In the entries below, find the line with "SW1: button (U3/MCLR, VS)" and print exactly every line from there up to and including the line with "U4: TMP102 -> BME280", with no other lines.

Task data START

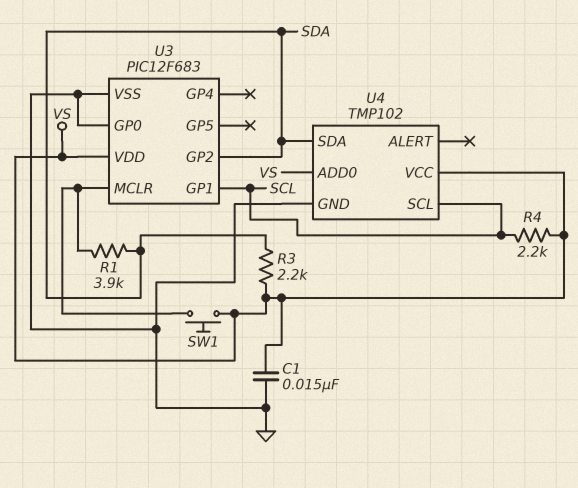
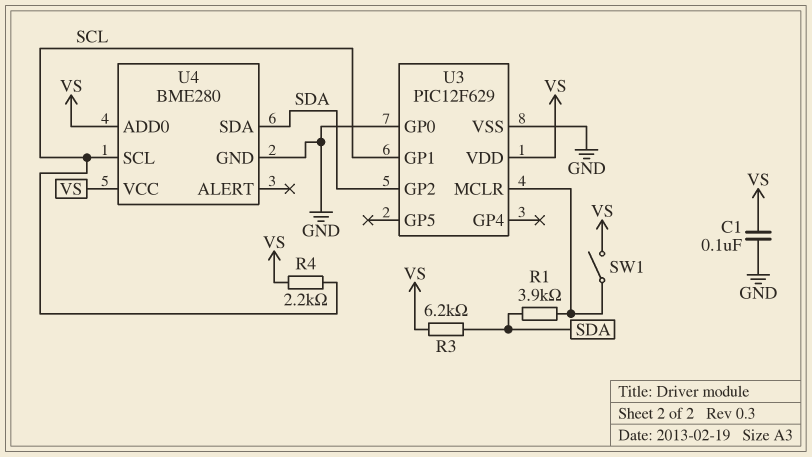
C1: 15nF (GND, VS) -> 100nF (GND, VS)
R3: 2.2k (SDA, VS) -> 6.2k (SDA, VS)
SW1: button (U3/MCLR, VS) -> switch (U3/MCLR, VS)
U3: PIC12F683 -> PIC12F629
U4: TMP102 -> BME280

Task data END
Task data START

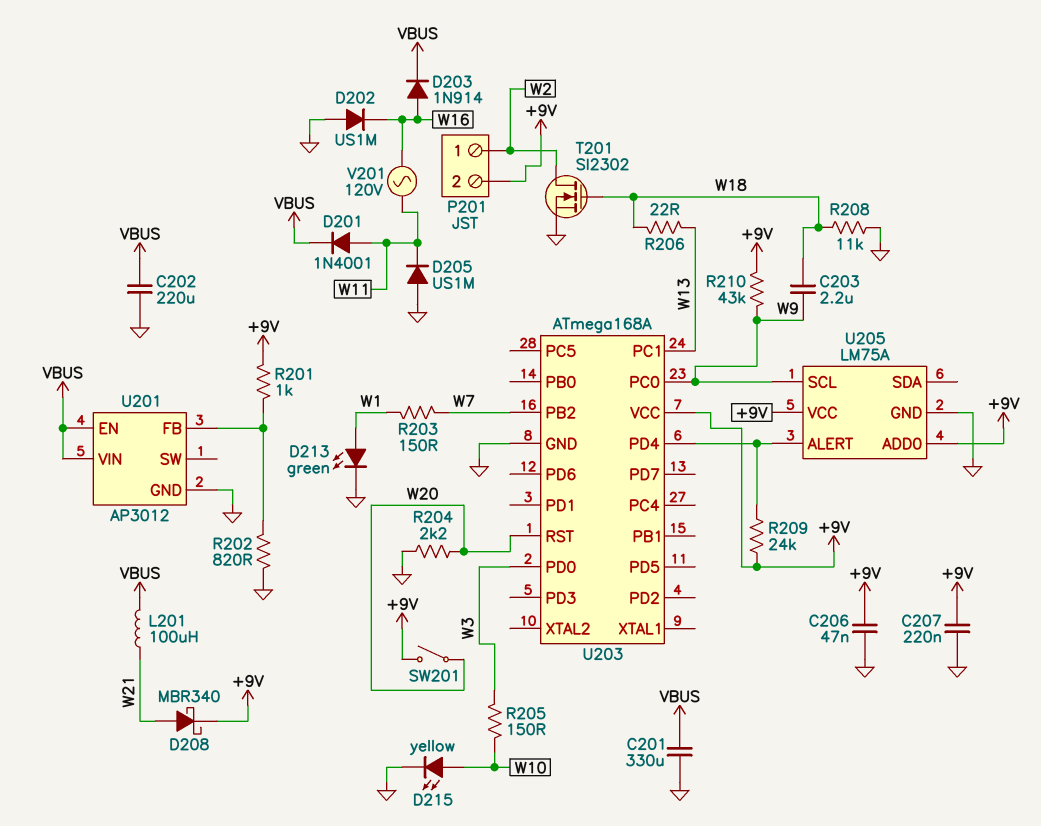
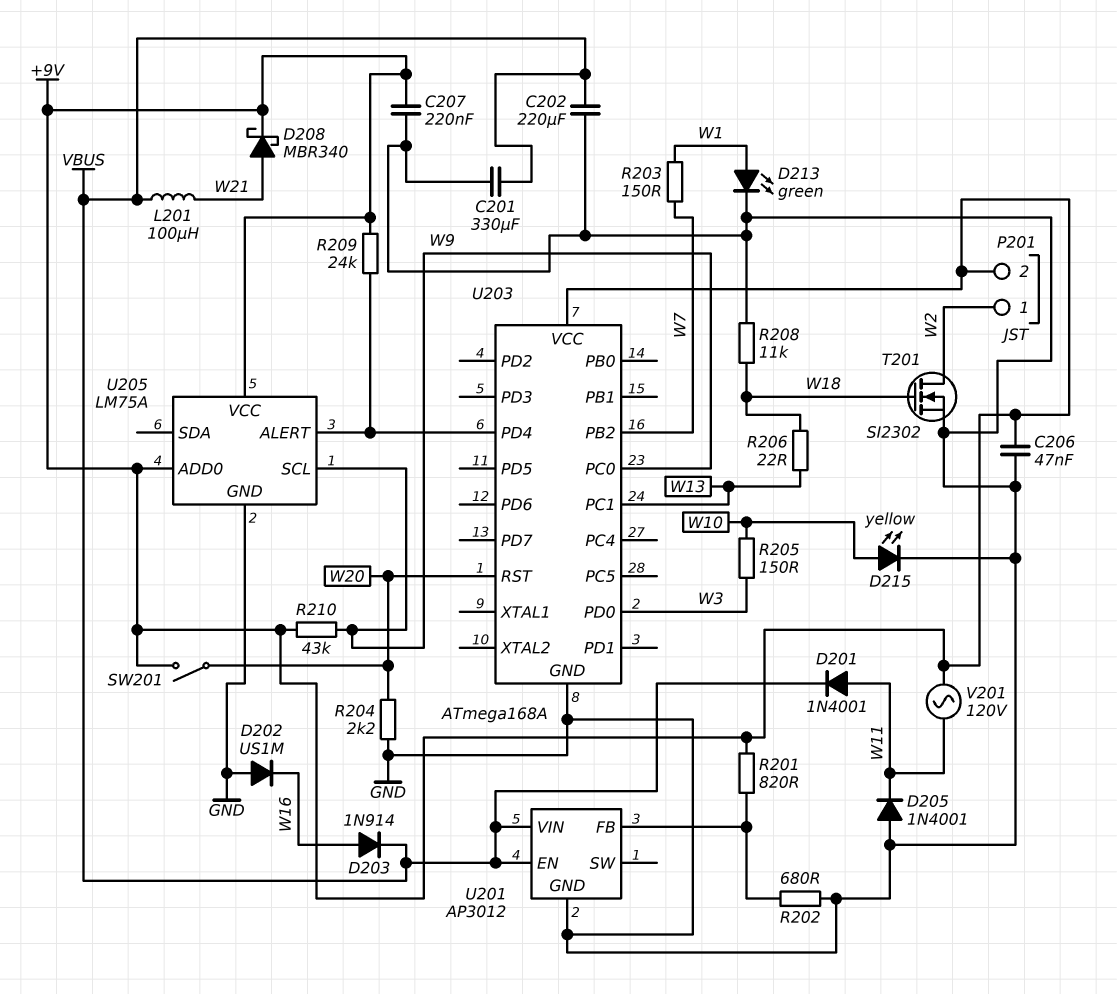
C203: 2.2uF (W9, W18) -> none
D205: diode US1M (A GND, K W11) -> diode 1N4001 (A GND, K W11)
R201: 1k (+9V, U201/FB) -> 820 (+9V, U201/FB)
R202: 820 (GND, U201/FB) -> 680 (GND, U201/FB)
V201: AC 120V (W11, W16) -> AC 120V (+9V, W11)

Task data END

### Written solution
SW1: button (U3/MCLR, VS) -> switch (U3/MCLR, VS)
U3: PIC12F683 -> PIC12F629
U4: TMP102 -> BME280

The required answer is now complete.